Assigned task »
Leave the images aside and output every entry exactly.

Top of Dataset excerpts

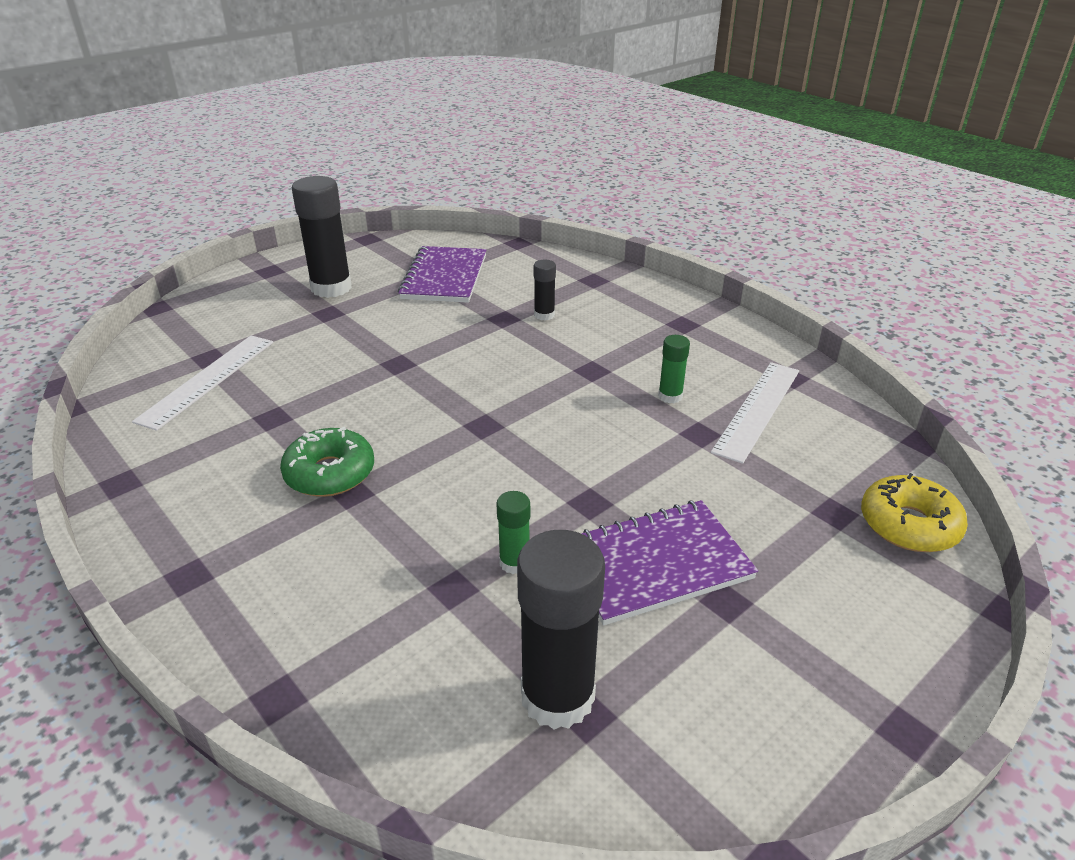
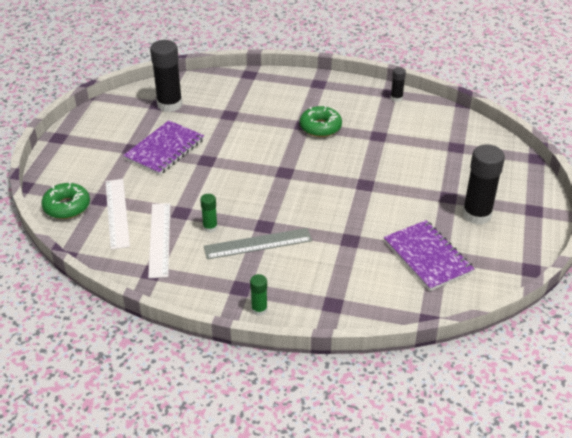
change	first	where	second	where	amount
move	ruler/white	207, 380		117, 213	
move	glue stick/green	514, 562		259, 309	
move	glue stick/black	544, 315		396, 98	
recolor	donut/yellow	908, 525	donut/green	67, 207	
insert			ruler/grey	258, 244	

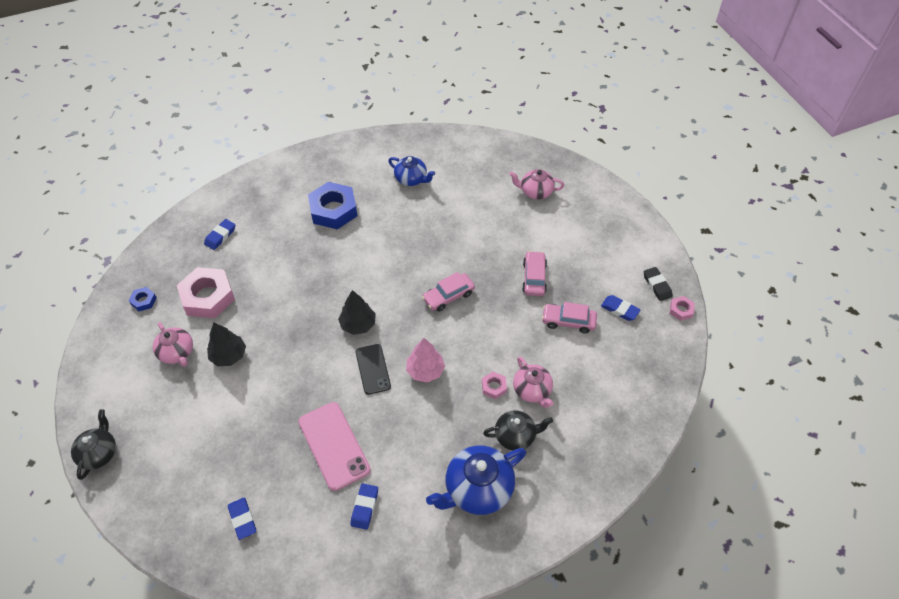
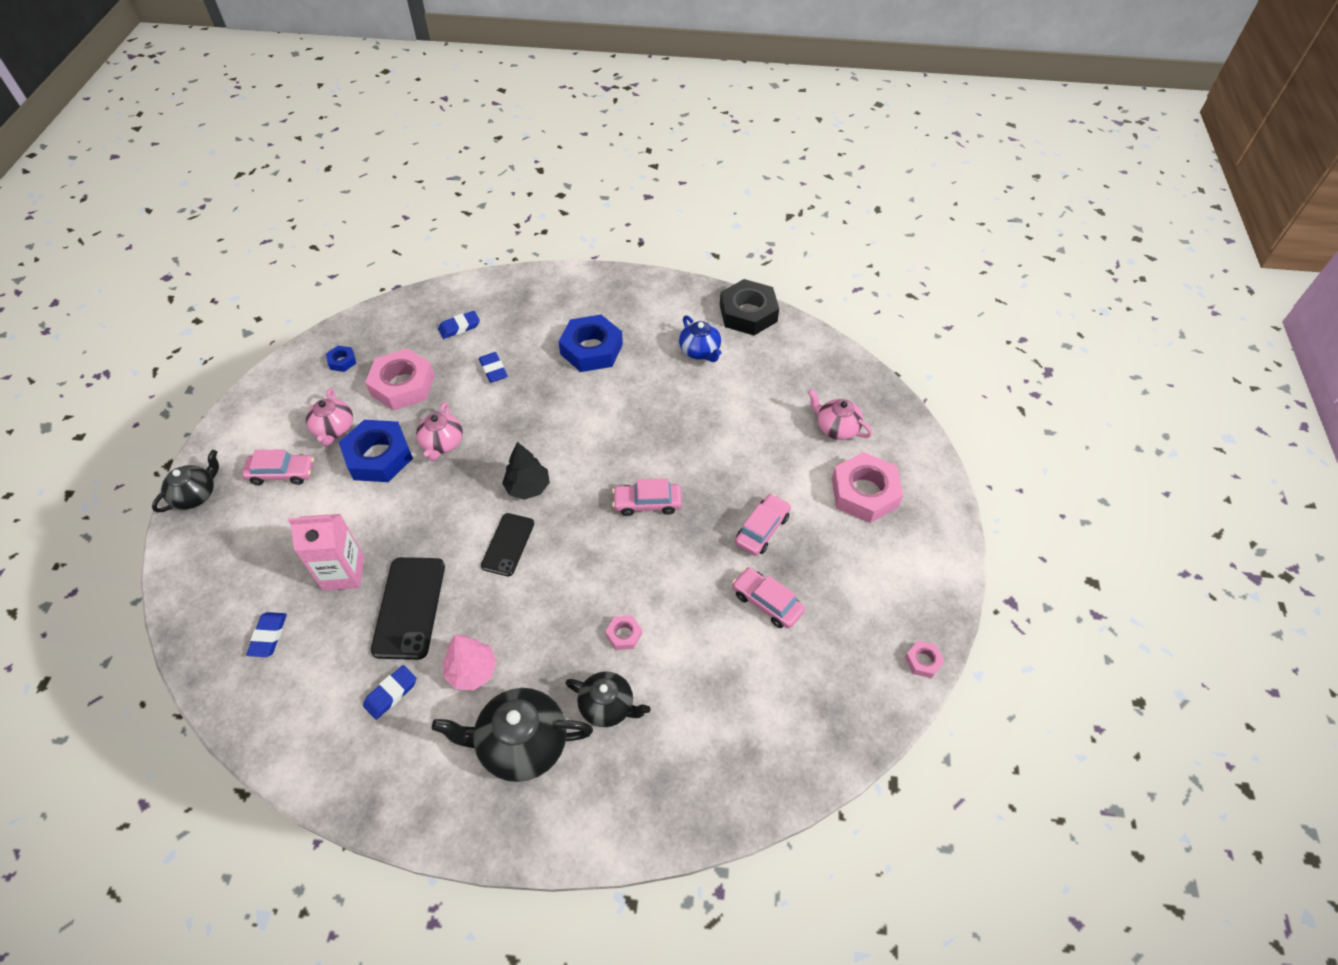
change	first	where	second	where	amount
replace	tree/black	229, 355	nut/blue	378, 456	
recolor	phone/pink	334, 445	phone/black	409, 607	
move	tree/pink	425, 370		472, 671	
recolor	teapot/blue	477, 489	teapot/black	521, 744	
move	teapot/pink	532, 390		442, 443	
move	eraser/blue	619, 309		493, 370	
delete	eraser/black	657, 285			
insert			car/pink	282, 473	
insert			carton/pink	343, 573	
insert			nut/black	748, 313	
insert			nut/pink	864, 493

Bottom of Dataset excerpts

Result »
change	first	where	second	where	amount
move	ruler/white	207, 380		117, 213	
move	glue stick/green	514, 562		259, 309	
move	glue stick/black	544, 315		396, 98	
recolor	donut/yellow	908, 525	donut/green	67, 207	
insert			ruler/grey	258, 244	

change	first	where	second	where	amount
replace	tree/black	229, 355	nut/blue	378, 456	
recolor	phone/pink	334, 445	phone/black	409, 607	
move	tree/pink	425, 370		472, 671	
recolor	teapot/blue	477, 489	teapot/black	521, 744	
move	teapot/pink	532, 390		442, 443	
move	eraser/blue	619, 309		493, 370	
delete	eraser/black	657, 285			
insert			car/pink	282, 473	
insert			carton/pink	343, 573	
insert			nut/black	748, 313	
insert			nut/pink	864, 493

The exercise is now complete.